TASK STATEMENT:
Which lines run from the one containing "435, 83, 76, 79" to the end of the entries below? Retype exactly those, both ends included.

/---

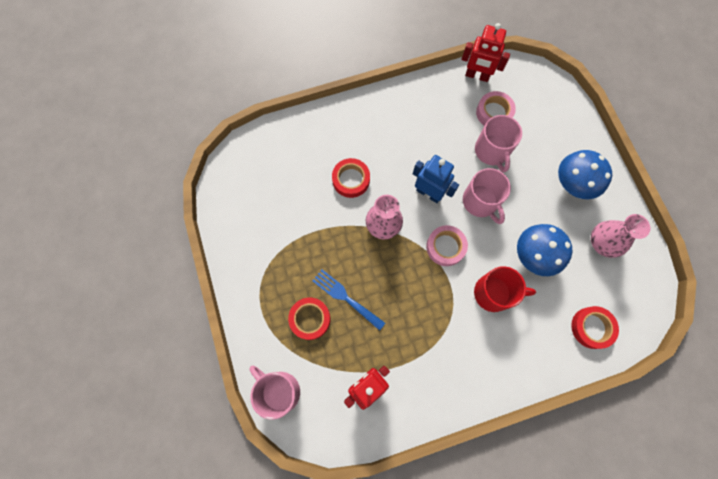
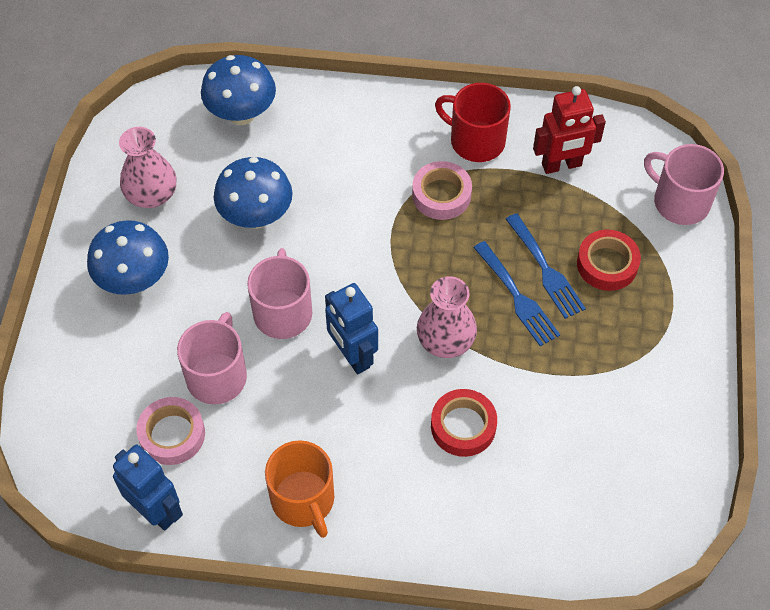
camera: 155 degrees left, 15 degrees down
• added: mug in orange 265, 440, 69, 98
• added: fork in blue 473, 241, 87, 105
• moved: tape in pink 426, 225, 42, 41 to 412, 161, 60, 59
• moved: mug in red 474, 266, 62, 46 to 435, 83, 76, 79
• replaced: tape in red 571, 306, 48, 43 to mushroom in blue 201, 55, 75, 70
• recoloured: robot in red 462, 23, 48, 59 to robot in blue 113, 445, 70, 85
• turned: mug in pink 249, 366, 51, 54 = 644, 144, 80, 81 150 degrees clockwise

\---

EXERCISE RESPONSE:
• moved: mug in red 474, 266, 62, 46 to 435, 83, 76, 79
• replaced: tape in red 571, 306, 48, 43 to mushroom in blue 201, 55, 75, 70
• recoloured: robot in red 462, 23, 48, 59 to robot in blue 113, 445, 70, 85
• turned: mug in pink 249, 366, 51, 54 = 644, 144, 80, 81 150 degrees clockwise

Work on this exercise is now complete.